▶ EXERCISE AIM
Copy out every one of the records below verbatim, line for line, in the order given.
** Start INPUT DATA **
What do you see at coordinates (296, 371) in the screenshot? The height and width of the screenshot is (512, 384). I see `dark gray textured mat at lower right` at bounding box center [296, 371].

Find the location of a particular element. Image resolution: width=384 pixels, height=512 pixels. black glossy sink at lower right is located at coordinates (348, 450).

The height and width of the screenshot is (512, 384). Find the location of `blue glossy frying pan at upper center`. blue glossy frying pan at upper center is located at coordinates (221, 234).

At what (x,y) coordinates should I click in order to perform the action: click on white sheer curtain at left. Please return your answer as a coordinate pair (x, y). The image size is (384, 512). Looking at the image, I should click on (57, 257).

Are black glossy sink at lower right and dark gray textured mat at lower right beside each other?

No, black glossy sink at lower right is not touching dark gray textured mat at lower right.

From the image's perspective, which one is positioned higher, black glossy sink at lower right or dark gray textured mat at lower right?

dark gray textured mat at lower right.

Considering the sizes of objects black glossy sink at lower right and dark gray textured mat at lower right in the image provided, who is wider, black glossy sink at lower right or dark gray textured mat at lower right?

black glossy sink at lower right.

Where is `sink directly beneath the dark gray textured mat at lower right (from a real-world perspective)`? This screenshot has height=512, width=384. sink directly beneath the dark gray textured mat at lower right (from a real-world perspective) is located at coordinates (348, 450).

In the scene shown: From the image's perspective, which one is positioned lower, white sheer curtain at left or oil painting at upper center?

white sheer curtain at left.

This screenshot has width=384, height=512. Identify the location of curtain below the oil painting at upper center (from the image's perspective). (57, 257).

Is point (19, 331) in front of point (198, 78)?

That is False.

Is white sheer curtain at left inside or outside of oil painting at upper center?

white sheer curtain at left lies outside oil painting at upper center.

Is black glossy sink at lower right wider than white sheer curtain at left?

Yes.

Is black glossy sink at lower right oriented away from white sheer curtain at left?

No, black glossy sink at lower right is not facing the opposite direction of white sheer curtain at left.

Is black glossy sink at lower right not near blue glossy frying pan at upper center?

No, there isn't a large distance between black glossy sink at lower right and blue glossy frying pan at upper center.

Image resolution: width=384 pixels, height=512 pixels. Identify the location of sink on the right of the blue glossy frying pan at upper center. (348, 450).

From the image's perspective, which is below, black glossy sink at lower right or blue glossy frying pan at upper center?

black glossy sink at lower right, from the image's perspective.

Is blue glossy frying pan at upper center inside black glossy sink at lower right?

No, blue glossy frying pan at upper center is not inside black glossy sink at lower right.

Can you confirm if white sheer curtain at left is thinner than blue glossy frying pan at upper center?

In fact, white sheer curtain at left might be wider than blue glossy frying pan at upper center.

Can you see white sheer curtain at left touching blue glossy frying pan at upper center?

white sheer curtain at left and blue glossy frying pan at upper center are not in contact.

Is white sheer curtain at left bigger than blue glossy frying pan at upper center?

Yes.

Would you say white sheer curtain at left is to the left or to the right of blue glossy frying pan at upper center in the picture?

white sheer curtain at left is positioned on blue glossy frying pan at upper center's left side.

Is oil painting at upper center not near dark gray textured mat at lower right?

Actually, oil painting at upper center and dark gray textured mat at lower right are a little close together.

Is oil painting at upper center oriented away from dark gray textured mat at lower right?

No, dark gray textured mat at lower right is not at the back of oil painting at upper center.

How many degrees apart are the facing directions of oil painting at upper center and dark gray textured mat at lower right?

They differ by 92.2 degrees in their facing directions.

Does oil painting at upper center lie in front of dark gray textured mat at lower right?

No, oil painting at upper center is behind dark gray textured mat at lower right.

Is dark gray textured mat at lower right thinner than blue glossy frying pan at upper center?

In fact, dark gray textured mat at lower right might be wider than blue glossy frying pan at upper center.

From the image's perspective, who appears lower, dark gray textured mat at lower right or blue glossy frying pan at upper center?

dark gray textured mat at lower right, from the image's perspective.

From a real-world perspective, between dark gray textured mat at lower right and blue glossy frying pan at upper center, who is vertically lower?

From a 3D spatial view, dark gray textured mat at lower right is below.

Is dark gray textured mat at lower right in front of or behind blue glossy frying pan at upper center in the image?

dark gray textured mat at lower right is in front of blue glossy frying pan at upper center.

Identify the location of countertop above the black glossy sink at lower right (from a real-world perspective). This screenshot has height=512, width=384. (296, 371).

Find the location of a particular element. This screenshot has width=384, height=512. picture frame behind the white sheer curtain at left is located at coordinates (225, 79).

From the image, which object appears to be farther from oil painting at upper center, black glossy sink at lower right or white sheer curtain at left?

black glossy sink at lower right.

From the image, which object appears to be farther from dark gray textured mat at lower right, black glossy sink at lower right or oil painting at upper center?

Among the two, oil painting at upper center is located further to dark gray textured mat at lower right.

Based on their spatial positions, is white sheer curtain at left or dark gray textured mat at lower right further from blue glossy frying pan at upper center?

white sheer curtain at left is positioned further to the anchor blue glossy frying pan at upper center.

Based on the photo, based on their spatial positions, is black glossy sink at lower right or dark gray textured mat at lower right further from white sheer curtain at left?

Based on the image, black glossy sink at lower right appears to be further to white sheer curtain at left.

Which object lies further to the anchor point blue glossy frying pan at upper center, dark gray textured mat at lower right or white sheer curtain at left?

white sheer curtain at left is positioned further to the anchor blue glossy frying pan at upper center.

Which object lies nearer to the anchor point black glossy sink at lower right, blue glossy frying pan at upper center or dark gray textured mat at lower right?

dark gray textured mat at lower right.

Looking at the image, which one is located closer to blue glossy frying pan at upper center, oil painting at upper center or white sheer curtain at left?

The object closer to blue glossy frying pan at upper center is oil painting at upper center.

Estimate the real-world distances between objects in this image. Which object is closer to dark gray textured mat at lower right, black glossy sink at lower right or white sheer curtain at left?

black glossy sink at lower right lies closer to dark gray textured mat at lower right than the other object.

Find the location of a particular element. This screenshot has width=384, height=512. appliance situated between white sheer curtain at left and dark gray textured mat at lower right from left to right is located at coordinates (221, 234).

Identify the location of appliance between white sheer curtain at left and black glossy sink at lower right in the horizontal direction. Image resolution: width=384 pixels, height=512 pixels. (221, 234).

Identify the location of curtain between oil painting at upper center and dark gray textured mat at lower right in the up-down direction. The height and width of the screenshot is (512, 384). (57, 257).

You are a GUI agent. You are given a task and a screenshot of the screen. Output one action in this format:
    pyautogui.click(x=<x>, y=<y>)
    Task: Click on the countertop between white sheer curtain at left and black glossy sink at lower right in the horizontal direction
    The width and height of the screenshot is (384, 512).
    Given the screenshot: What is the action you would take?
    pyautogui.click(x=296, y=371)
** End INPUT DATA **
▶ THE REPLY
What do you see at coordinates (296, 371) in the screenshot? The height and width of the screenshot is (512, 384). I see `dark gray textured mat at lower right` at bounding box center [296, 371].

Find the location of a particular element. Image resolution: width=384 pixels, height=512 pixels. black glossy sink at lower right is located at coordinates (348, 450).

The height and width of the screenshot is (512, 384). Find the location of `blue glossy frying pan at upper center`. blue glossy frying pan at upper center is located at coordinates (221, 234).

At what (x,y) coordinates should I click in order to perform the action: click on white sheer curtain at left. Please return your answer as a coordinate pair (x, y). The image size is (384, 512). Looking at the image, I should click on (57, 257).

Are black glossy sink at lower right and dark gray textured mat at lower right beside each other?

No, black glossy sink at lower right is not touching dark gray textured mat at lower right.

From the image's perspective, which one is positioned higher, black glossy sink at lower right or dark gray textured mat at lower right?

dark gray textured mat at lower right.

Considering the sizes of objects black glossy sink at lower right and dark gray textured mat at lower right in the image provided, who is wider, black glossy sink at lower right or dark gray textured mat at lower right?

black glossy sink at lower right.

Where is `sink directly beneath the dark gray textured mat at lower right (from a real-world perspective)`? This screenshot has height=512, width=384. sink directly beneath the dark gray textured mat at lower right (from a real-world perspective) is located at coordinates (348, 450).

In the scene shown: From the image's perspective, which one is positioned lower, white sheer curtain at left or oil painting at upper center?

white sheer curtain at left.

This screenshot has width=384, height=512. Identify the location of curtain below the oil painting at upper center (from the image's perspective). (57, 257).

Is point (19, 331) in front of point (198, 78)?

That is False.

Is white sheer curtain at left inside or outside of oil painting at upper center?

white sheer curtain at left lies outside oil painting at upper center.

Is black glossy sink at lower right wider than white sheer curtain at left?

Yes.

Is black glossy sink at lower right oriented away from white sheer curtain at left?

No, black glossy sink at lower right is not facing the opposite direction of white sheer curtain at left.

Is black glossy sink at lower right not near blue glossy frying pan at upper center?

No, there isn't a large distance between black glossy sink at lower right and blue glossy frying pan at upper center.

Image resolution: width=384 pixels, height=512 pixels. Identify the location of sink on the right of the blue glossy frying pan at upper center. (348, 450).

From the image's perspective, which is below, black glossy sink at lower right or blue glossy frying pan at upper center?

black glossy sink at lower right, from the image's perspective.

Is blue glossy frying pan at upper center inside black glossy sink at lower right?

No, blue glossy frying pan at upper center is not inside black glossy sink at lower right.

Can you confirm if white sheer curtain at left is thinner than blue glossy frying pan at upper center?

In fact, white sheer curtain at left might be wider than blue glossy frying pan at upper center.

Can you see white sheer curtain at left touching blue glossy frying pan at upper center?

white sheer curtain at left and blue glossy frying pan at upper center are not in contact.

Is white sheer curtain at left bigger than blue glossy frying pan at upper center?

Yes.

Would you say white sheer curtain at left is to the left or to the right of blue glossy frying pan at upper center in the picture?

white sheer curtain at left is positioned on blue glossy frying pan at upper center's left side.

Is oil painting at upper center not near dark gray textured mat at lower right?

Actually, oil painting at upper center and dark gray textured mat at lower right are a little close together.

Is oil painting at upper center oriented away from dark gray textured mat at lower right?

No, dark gray textured mat at lower right is not at the back of oil painting at upper center.

How many degrees apart are the facing directions of oil painting at upper center and dark gray textured mat at lower right?

They differ by 92.2 degrees in their facing directions.

Does oil painting at upper center lie in front of dark gray textured mat at lower right?

No, oil painting at upper center is behind dark gray textured mat at lower right.

Is dark gray textured mat at lower right thinner than blue glossy frying pan at upper center?

In fact, dark gray textured mat at lower right might be wider than blue glossy frying pan at upper center.

From the image's perspective, who appears lower, dark gray textured mat at lower right or blue glossy frying pan at upper center?

dark gray textured mat at lower right, from the image's perspective.

From a real-world perspective, between dark gray textured mat at lower right and blue glossy frying pan at upper center, who is vertically lower?

From a 3D spatial view, dark gray textured mat at lower right is below.

Is dark gray textured mat at lower right in front of or behind blue glossy frying pan at upper center in the image?

dark gray textured mat at lower right is in front of blue glossy frying pan at upper center.

Identify the location of countertop above the black glossy sink at lower right (from a real-world perspective). This screenshot has height=512, width=384. (296, 371).

Find the location of a particular element. This screenshot has width=384, height=512. picture frame behind the white sheer curtain at left is located at coordinates (225, 79).

From the image, which object appears to be farther from oil painting at upper center, black glossy sink at lower right or white sheer curtain at left?

black glossy sink at lower right.

From the image, which object appears to be farther from dark gray textured mat at lower right, black glossy sink at lower right or oil painting at upper center?

Among the two, oil painting at upper center is located further to dark gray textured mat at lower right.

Based on their spatial positions, is white sheer curtain at left or dark gray textured mat at lower right further from blue glossy frying pan at upper center?

white sheer curtain at left is positioned further to the anchor blue glossy frying pan at upper center.

Based on the photo, based on their spatial positions, is black glossy sink at lower right or dark gray textured mat at lower right further from white sheer curtain at left?

Based on the image, black glossy sink at lower right appears to be further to white sheer curtain at left.

Which object lies further to the anchor point blue glossy frying pan at upper center, dark gray textured mat at lower right or white sheer curtain at left?

white sheer curtain at left is positioned further to the anchor blue glossy frying pan at upper center.

Which object lies nearer to the anchor point black glossy sink at lower right, blue glossy frying pan at upper center or dark gray textured mat at lower right?

dark gray textured mat at lower right.

Looking at the image, which one is located closer to blue glossy frying pan at upper center, oil painting at upper center or white sheer curtain at left?

The object closer to blue glossy frying pan at upper center is oil painting at upper center.

Estimate the real-world distances between objects in this image. Which object is closer to dark gray textured mat at lower right, black glossy sink at lower right or white sheer curtain at left?

black glossy sink at lower right lies closer to dark gray textured mat at lower right than the other object.

Find the location of a particular element. This screenshot has width=384, height=512. appliance situated between white sheer curtain at left and dark gray textured mat at lower right from left to right is located at coordinates (221, 234).

Identify the location of appliance between white sheer curtain at left and black glossy sink at lower right in the horizontal direction. Image resolution: width=384 pixels, height=512 pixels. (221, 234).

Identify the location of curtain between oil painting at upper center and dark gray textured mat at lower right in the up-down direction. The height and width of the screenshot is (512, 384). (57, 257).

You are a GUI agent. You are given a task and a screenshot of the screen. Output one action in this format:
    pyautogui.click(x=<x>, y=<y>)
    Task: Click on the countertop between white sheer curtain at left and black glossy sink at lower right in the horizontal direction
    The width and height of the screenshot is (384, 512).
    Given the screenshot: What is the action you would take?
    pyautogui.click(x=296, y=371)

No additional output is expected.